Your objective:
Reproduce, exactly and in full, only the lines below from the one containing "orange cheese: [187,417,266,510]" through the one containing "turquoise donut: [304,319,397,391]".

Data under study:
********

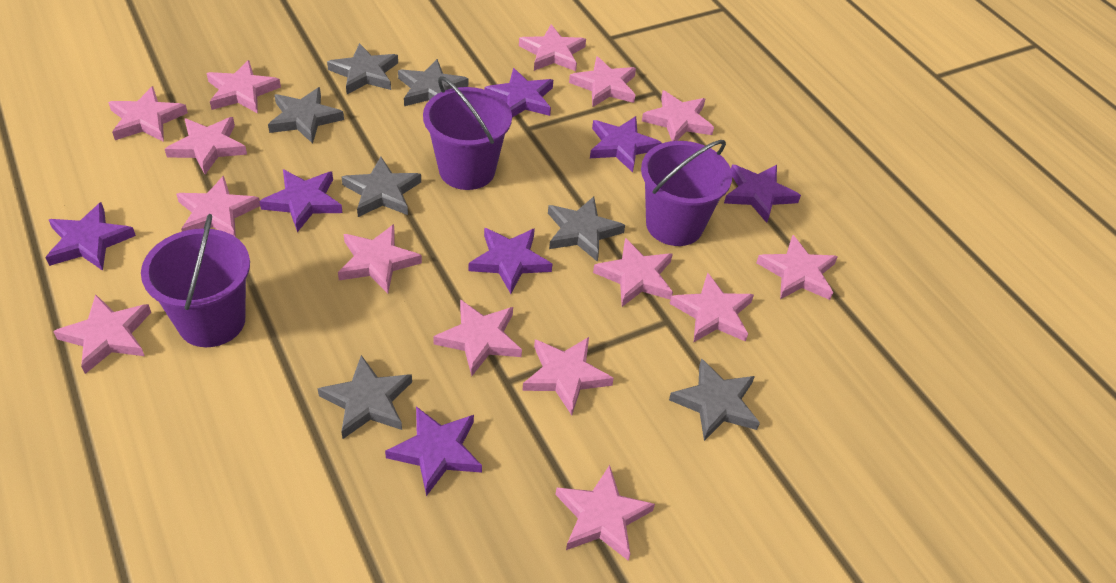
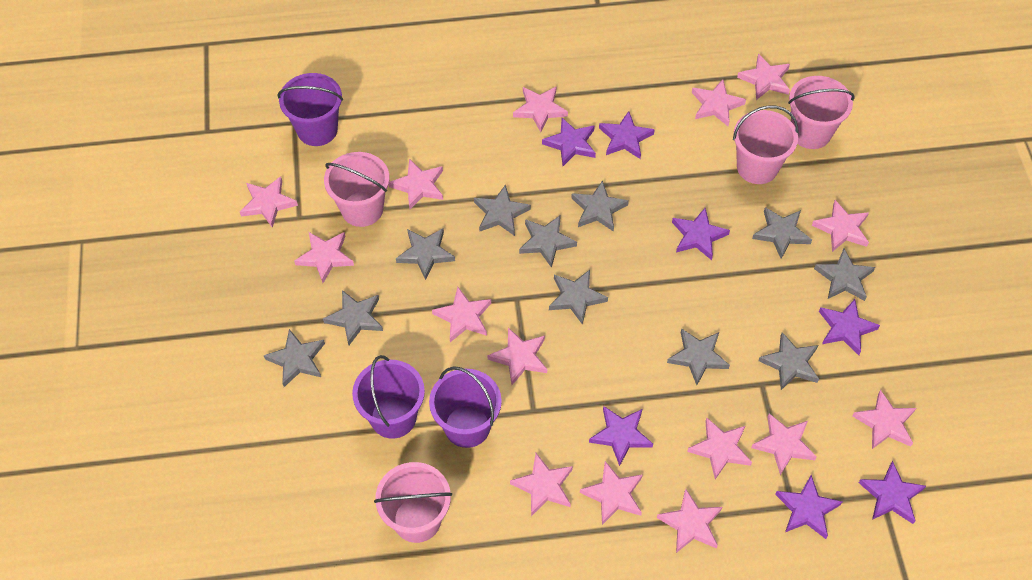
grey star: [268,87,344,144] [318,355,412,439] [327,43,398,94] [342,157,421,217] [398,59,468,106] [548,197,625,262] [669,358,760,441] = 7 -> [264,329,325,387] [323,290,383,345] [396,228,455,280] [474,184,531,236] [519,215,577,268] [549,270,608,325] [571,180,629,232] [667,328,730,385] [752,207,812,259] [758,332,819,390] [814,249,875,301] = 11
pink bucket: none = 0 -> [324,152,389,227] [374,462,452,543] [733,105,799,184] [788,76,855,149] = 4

********

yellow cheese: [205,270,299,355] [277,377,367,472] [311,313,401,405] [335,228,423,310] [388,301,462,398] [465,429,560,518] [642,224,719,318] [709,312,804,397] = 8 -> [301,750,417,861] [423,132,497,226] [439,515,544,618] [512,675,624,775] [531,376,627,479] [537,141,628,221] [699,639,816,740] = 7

********

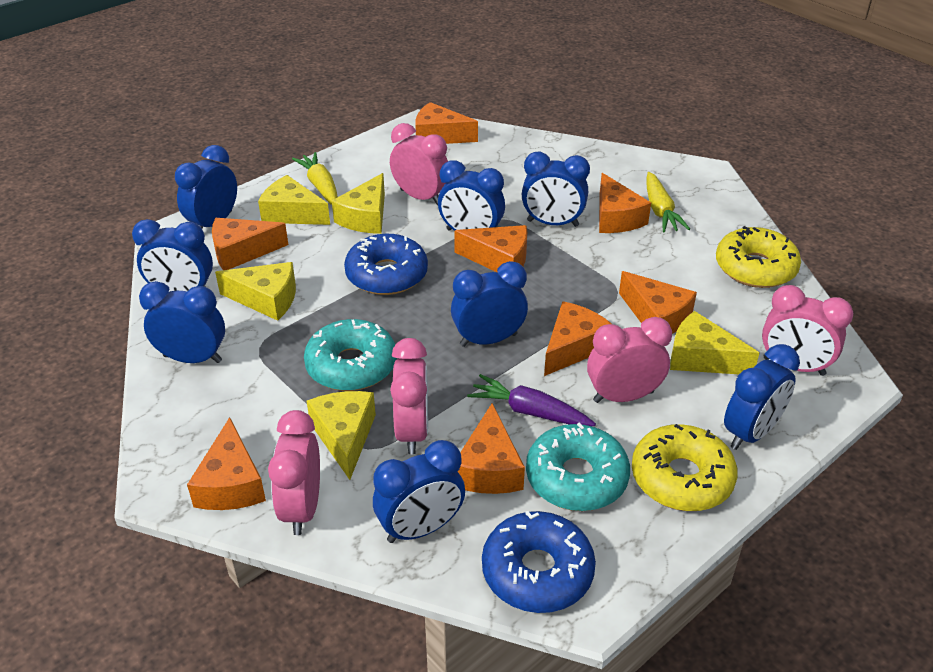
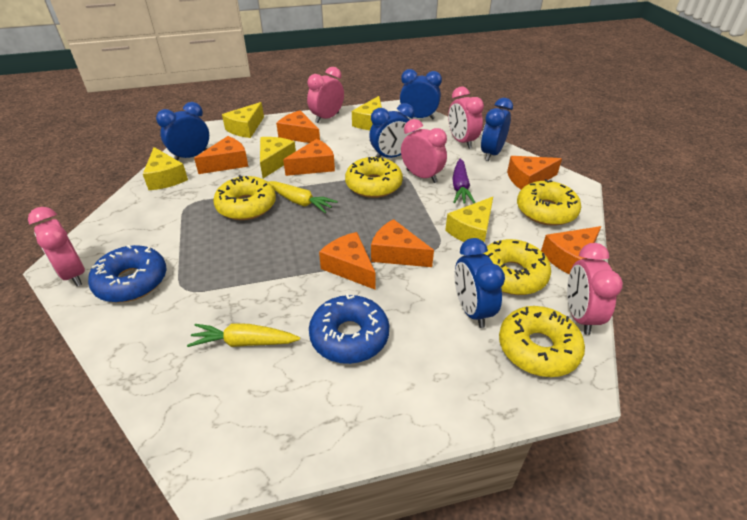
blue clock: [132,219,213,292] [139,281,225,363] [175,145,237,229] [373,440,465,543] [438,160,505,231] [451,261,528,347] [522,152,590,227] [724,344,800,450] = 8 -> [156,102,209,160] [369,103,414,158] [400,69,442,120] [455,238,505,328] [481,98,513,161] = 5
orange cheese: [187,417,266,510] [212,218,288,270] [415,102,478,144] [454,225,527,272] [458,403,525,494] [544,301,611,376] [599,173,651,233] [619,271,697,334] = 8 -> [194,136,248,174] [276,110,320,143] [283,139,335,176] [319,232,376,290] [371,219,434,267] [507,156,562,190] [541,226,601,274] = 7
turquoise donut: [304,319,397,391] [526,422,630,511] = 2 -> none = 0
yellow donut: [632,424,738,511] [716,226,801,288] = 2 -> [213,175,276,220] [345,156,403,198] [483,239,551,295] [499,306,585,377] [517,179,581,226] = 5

********

Solution for this task:
orange cheese: [187,417,266,510] [212,218,288,270] [415,102,478,144] [454,225,527,272] [458,403,525,494] [544,301,611,376] [599,173,651,233] [619,271,697,334] = 8 -> [194,136,248,174] [276,110,320,143] [283,139,335,176] [319,232,376,290] [371,219,434,267] [507,156,562,190] [541,226,601,274] = 7
turquoise donut: [304,319,397,391] [526,422,630,511] = 2 -> none = 0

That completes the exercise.